[Detected change data]
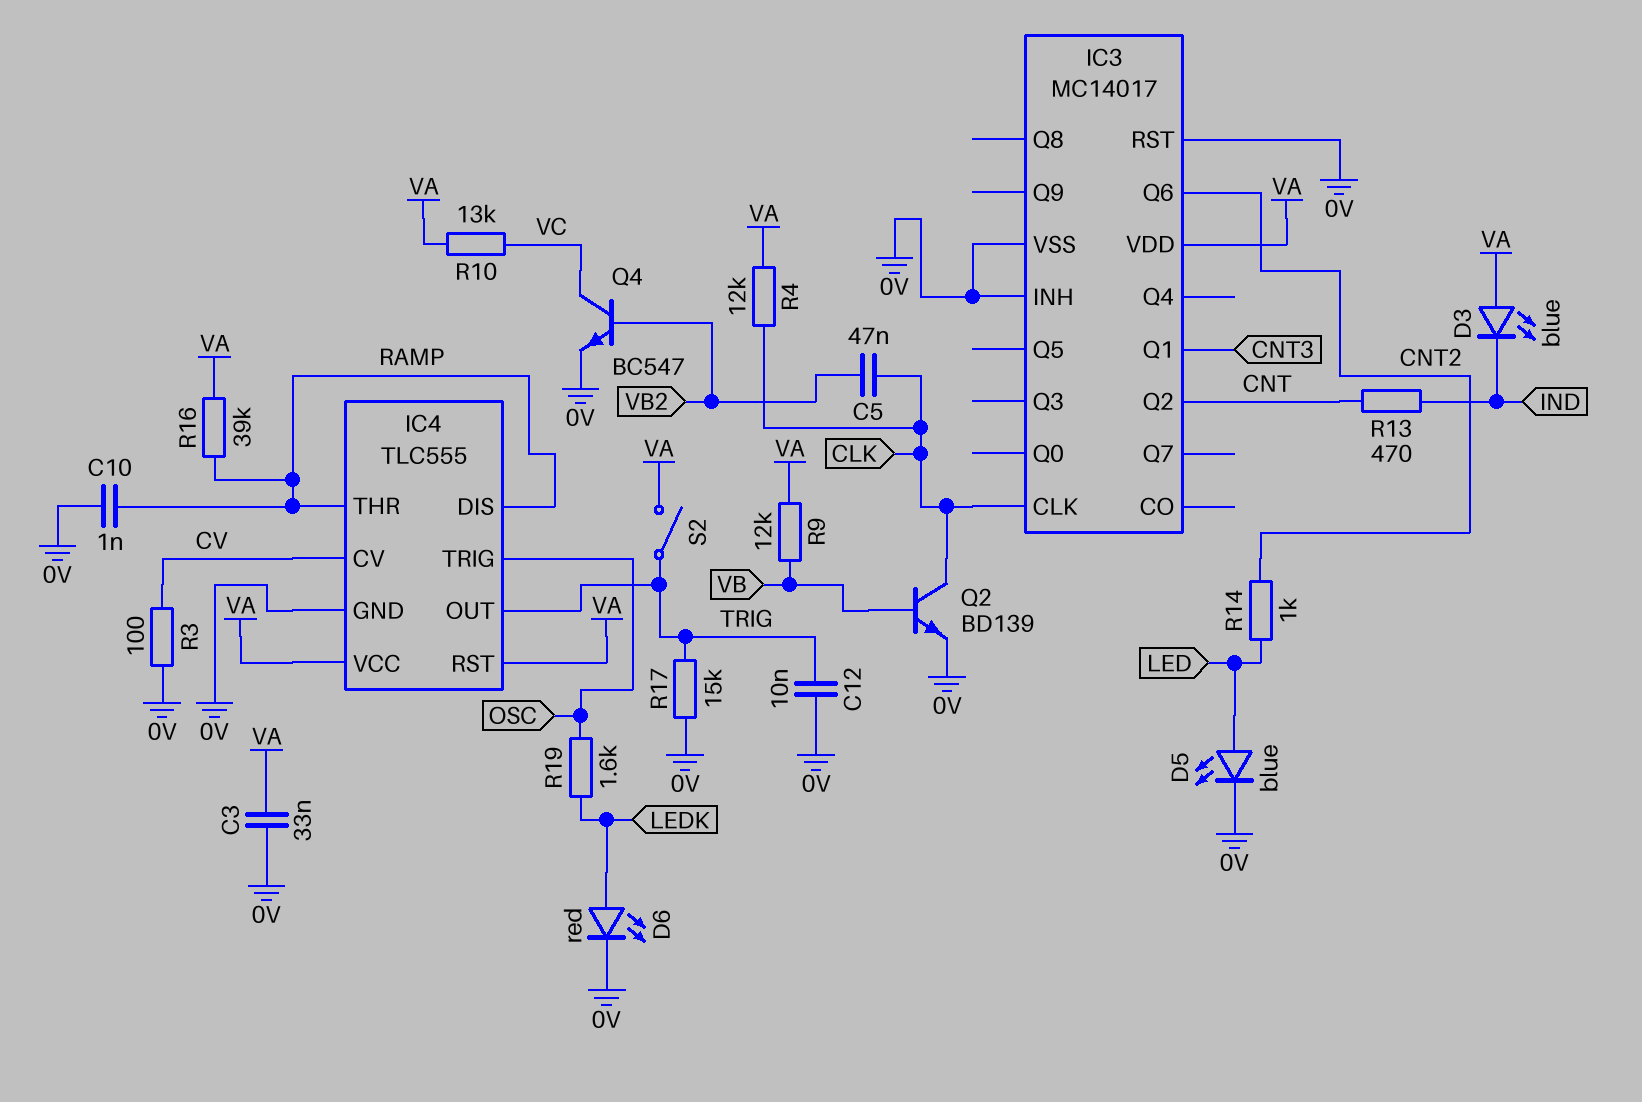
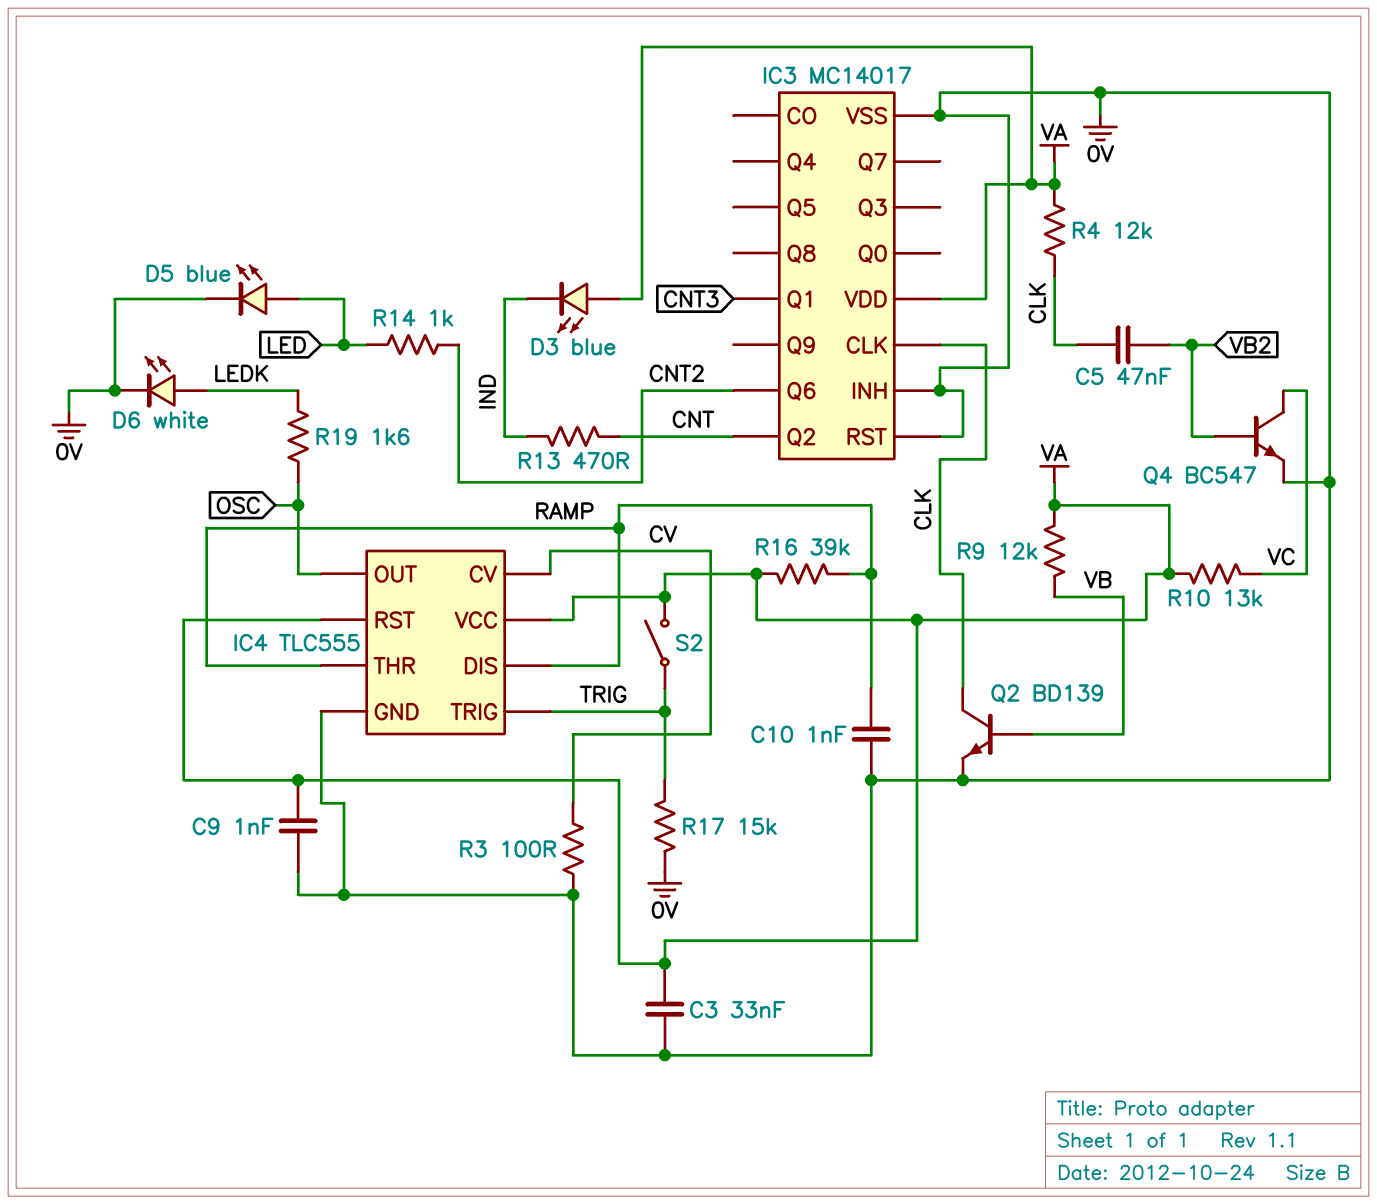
C9: none -> 1nF (0V, VA)
C12: 10nF (0V, TRIG) -> none
D6: LED red (A LEDK, K 0V) -> LED white (A LEDK, K 0V)
IC4 pin OUT: TRIG -> OSC
IC4 pin TRIG: OSC -> TRIG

ASSIGNMENT: Verbatim copy, images excluded: transcribe all the entries above.

SOLUTION BELOW:
C9: none -> 1nF (0V, VA)
C12: 10nF (0V, TRIG) -> none
D6: LED red (A LEDK, K 0V) -> LED white (A LEDK, K 0V)
IC4 pin OUT: TRIG -> OSC
IC4 pin TRIG: OSC -> TRIG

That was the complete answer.